═══ LISTED ENTRIES
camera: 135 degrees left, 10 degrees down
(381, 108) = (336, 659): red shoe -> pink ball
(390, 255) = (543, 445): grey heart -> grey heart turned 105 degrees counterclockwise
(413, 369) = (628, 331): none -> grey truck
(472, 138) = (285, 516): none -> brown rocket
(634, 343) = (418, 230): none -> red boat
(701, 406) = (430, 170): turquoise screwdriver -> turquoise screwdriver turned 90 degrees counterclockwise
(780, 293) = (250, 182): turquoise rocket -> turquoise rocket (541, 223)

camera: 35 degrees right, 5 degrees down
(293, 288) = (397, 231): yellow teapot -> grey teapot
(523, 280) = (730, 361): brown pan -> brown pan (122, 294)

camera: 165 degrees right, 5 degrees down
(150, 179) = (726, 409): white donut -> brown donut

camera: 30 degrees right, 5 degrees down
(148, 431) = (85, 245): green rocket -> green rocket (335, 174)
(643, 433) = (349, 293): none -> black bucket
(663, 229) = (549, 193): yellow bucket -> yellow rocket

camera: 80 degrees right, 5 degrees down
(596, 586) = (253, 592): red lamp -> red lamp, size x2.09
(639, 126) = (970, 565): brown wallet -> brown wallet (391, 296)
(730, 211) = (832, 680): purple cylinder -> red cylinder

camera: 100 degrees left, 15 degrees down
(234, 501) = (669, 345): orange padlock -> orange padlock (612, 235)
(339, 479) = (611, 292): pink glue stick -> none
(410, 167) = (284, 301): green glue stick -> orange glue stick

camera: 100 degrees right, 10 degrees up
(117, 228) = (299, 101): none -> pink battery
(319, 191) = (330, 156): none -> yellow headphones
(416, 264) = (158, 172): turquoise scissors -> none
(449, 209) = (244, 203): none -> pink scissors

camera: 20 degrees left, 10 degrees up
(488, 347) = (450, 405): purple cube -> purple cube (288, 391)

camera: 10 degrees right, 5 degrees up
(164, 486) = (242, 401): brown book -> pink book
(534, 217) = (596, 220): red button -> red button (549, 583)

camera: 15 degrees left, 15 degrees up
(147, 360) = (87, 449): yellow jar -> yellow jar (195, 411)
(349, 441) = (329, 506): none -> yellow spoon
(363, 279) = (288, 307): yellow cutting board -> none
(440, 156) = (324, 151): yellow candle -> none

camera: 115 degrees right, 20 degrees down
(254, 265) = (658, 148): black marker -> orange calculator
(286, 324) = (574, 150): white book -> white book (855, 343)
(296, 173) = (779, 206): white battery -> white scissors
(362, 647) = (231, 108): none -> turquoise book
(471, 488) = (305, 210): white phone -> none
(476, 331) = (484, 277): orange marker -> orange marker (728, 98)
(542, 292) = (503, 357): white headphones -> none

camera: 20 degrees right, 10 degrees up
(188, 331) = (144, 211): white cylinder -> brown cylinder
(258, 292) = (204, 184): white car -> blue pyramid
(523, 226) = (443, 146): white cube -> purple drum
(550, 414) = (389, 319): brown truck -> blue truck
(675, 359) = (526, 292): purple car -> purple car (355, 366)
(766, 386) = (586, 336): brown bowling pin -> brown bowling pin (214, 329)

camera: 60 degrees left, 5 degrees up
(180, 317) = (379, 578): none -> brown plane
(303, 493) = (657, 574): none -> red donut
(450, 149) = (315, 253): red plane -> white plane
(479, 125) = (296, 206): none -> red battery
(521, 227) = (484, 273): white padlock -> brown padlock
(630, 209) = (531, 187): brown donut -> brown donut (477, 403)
══════
- _WHAT IS NEEDED_: Starting at the line that contains "(521, 227) = (484, 273): white", return every line through the last one above, exactly as written.

- _EXERCISE RESULT_:
(521, 227) = (484, 273): white padlock -> brown padlock
(630, 209) = (531, 187): brown donut -> brown donut (477, 403)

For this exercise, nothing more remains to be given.